TASK DESCRIPTION
Output the part of the material that opens with the line containing "The height and width of the image" and closes with the line containing "Abena (192, 725)" as a two-column CSV with the headers text and answer. Put each text and its answer on one row, with each value in its own quoted field and any line breaks replaced by spaces.

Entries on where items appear
########

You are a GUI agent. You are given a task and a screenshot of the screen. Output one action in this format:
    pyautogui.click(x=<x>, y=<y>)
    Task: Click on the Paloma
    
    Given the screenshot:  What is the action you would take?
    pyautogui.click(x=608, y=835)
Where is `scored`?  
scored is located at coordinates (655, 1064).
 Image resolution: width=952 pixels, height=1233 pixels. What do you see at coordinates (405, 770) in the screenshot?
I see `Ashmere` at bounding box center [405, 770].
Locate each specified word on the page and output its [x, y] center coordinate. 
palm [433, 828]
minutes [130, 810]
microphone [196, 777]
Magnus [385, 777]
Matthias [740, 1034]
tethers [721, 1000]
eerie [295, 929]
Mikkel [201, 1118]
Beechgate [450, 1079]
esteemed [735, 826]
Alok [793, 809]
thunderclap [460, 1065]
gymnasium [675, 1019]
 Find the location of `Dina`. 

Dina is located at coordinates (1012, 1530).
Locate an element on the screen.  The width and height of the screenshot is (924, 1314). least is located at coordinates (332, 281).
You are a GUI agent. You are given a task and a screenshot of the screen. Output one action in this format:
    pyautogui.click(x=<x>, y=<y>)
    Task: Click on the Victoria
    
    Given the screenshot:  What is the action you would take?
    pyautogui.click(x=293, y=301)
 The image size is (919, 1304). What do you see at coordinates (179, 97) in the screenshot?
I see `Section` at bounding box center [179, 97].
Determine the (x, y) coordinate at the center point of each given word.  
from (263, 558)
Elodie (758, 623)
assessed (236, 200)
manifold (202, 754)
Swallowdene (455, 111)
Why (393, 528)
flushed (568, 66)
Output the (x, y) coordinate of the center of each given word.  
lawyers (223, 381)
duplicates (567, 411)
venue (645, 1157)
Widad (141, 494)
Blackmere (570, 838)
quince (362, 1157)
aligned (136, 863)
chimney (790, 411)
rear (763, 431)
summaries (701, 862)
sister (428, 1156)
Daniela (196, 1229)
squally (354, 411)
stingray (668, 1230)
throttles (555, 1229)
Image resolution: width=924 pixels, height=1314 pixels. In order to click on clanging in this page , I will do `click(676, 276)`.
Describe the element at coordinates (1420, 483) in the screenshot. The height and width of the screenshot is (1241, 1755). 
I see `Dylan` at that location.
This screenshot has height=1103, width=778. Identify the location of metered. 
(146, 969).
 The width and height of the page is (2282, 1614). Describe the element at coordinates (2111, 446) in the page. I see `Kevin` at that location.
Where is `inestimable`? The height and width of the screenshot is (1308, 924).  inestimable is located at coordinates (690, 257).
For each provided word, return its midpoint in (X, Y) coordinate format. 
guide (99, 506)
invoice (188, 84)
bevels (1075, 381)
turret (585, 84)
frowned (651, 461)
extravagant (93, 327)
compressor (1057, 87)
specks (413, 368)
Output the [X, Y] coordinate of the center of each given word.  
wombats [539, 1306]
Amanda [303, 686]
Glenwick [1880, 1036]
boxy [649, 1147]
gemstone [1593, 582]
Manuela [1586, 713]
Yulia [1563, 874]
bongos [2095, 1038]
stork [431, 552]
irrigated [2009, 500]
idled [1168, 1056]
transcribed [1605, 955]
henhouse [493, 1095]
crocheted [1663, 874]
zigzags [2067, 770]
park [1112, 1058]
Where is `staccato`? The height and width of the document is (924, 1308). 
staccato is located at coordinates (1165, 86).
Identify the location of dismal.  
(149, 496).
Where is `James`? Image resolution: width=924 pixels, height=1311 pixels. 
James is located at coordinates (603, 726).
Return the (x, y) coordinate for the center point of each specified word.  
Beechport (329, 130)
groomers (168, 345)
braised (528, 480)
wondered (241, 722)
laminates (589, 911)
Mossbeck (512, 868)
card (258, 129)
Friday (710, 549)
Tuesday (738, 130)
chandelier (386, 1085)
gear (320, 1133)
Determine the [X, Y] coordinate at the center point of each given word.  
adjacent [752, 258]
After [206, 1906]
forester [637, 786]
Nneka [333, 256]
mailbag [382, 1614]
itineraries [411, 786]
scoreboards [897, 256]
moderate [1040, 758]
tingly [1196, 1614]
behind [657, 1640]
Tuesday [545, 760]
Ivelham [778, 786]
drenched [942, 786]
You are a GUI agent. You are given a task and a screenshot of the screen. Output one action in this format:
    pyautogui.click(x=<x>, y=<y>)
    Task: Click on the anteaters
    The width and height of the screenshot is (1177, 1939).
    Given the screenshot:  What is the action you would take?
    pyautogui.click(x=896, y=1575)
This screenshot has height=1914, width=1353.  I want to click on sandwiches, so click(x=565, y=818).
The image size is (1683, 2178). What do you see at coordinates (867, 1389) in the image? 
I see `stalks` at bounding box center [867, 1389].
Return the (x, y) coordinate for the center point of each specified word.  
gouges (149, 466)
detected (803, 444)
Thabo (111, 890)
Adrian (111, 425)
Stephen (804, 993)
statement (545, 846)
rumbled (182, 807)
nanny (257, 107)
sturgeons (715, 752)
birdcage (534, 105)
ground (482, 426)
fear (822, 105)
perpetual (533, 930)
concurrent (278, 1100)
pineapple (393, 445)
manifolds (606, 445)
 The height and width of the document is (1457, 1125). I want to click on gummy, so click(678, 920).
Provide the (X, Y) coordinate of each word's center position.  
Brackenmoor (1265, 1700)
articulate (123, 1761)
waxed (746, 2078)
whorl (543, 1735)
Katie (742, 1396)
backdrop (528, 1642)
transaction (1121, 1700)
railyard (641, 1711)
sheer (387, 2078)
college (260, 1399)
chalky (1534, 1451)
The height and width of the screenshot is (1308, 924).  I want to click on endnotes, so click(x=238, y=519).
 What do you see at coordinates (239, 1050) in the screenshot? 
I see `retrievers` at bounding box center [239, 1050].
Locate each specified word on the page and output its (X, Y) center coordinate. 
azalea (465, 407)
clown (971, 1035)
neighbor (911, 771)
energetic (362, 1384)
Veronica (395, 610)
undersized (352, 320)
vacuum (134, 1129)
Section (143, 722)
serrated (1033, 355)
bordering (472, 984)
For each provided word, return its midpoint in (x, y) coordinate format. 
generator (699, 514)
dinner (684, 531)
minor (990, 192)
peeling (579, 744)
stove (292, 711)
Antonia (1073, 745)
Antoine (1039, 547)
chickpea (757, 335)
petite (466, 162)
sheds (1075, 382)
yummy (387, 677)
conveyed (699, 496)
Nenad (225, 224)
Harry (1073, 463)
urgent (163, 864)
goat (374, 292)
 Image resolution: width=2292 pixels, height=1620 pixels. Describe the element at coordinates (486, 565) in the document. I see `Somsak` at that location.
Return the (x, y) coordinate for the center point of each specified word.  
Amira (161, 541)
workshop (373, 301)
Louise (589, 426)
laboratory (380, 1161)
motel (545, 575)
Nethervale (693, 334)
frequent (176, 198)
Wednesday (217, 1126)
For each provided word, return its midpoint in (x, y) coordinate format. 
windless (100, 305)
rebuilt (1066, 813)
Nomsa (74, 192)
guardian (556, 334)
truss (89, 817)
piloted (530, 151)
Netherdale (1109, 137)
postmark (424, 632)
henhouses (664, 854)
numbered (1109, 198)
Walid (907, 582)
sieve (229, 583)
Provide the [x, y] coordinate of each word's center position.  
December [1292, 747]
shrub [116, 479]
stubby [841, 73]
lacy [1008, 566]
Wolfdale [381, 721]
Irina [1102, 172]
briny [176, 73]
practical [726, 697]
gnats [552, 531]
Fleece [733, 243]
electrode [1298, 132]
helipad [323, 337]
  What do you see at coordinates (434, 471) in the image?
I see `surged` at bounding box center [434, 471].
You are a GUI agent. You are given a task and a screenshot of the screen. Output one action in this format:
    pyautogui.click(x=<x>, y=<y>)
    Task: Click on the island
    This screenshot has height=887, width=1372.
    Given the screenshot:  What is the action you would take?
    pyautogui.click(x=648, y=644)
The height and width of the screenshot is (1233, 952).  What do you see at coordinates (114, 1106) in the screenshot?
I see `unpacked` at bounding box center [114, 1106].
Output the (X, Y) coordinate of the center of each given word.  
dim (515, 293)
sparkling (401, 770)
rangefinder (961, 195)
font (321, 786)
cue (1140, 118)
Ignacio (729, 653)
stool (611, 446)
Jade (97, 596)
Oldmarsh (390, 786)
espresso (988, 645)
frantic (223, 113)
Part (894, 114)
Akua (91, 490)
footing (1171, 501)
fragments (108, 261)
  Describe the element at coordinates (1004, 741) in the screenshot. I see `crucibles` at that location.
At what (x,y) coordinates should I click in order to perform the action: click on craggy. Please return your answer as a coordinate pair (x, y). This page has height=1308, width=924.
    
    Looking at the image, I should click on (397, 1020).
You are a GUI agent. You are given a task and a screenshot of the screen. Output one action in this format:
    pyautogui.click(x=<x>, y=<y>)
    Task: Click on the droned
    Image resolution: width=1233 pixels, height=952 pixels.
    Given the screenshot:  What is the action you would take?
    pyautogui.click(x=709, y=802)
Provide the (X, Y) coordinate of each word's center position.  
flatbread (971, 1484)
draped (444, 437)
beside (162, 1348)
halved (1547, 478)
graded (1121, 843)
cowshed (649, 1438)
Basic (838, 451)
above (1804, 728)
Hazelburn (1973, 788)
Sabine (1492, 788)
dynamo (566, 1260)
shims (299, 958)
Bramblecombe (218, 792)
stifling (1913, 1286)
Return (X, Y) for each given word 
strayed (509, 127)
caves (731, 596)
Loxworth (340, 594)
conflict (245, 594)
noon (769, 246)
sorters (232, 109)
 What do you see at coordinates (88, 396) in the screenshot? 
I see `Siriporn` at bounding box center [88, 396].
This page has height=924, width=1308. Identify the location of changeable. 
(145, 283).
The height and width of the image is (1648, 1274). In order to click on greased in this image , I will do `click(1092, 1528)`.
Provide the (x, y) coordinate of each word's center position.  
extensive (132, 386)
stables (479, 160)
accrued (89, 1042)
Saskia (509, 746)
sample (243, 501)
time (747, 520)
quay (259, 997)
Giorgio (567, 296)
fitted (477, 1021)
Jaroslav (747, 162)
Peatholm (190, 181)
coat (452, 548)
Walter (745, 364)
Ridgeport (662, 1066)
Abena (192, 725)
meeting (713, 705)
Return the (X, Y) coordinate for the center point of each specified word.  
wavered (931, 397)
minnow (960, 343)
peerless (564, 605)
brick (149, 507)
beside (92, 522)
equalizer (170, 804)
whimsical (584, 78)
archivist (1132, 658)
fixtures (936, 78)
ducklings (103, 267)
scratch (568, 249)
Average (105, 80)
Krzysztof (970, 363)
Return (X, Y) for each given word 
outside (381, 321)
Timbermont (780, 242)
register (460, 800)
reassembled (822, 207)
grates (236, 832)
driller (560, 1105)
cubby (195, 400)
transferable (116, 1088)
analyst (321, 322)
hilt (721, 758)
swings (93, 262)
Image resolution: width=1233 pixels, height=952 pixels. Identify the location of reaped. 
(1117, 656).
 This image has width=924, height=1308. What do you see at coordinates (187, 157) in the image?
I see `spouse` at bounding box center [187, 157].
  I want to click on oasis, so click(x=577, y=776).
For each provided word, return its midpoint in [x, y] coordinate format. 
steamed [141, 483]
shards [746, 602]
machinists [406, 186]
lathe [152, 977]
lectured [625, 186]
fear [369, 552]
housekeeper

########

THE RESULT
text,answer
"The height and width of the image is (1648, 1274). In order to click on greased in this image",", I will do `click(1092, 1528)`."
"Provide the (x, y) coordinate of each word's center position. extensive","(132, 386)"
"stables","(479, 160)"
"accrued","(89, 1042)"
"Saskia","(509, 746)"
"sample","(243, 501)"
"time","(747, 520)"
"quay","(259, 997)"
"Giorgio","(567, 296)"
"fitted","(477, 1021)"
"Jaroslav","(747, 162)"
"Peatholm","(190, 181)"
"coat","(452, 548)"
"Walter","(745, 364)"
"Ridgeport","(662, 1066)"
"Abena","(192, 725)"